» **What the task asks**: From the first line to the last, output the data exactly as it stands, minus its pictures.

::::

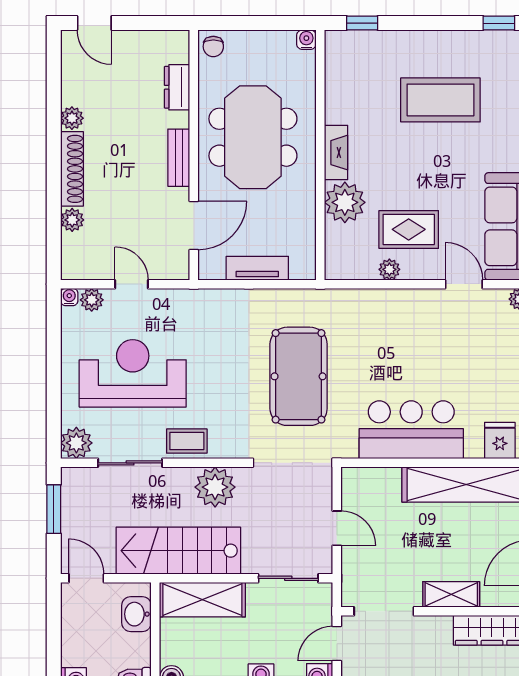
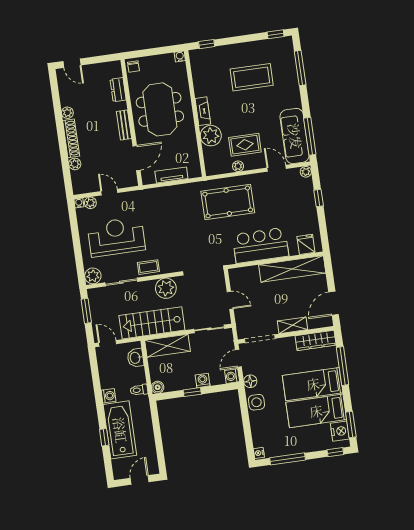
pool table: (299, 376) -> (228, 202), moved, turned 90

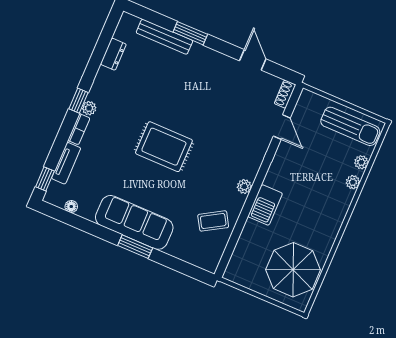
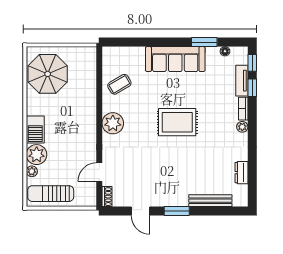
window: (190, 33) -> (177, 211), moved
window: (78, 101) -> (252, 88), moved
door: (282, 127) -> (99, 172), hinge flipped
plant: (353, 182) -> (37, 155), width x1.87, depth x1.87
plant: (244, 187) -> (113, 123), width x1.87, depth x1.87
barbecue: (265, 205) -> (35, 130), moved, turned 180
window: (135, 247) -> (204, 42), moved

::::

» **Expected answer**:
pool table: (299, 376) -> (228, 202), moved, turned 90

window: (190, 33) -> (177, 211), moved
window: (78, 101) -> (252, 88), moved
door: (282, 127) -> (99, 172), hinge flipped
plant: (353, 182) -> (37, 155), width x1.87, depth x1.87
plant: (244, 187) -> (113, 123), width x1.87, depth x1.87
barbecue: (265, 205) -> (35, 130), moved, turned 180
window: (135, 247) -> (204, 42), moved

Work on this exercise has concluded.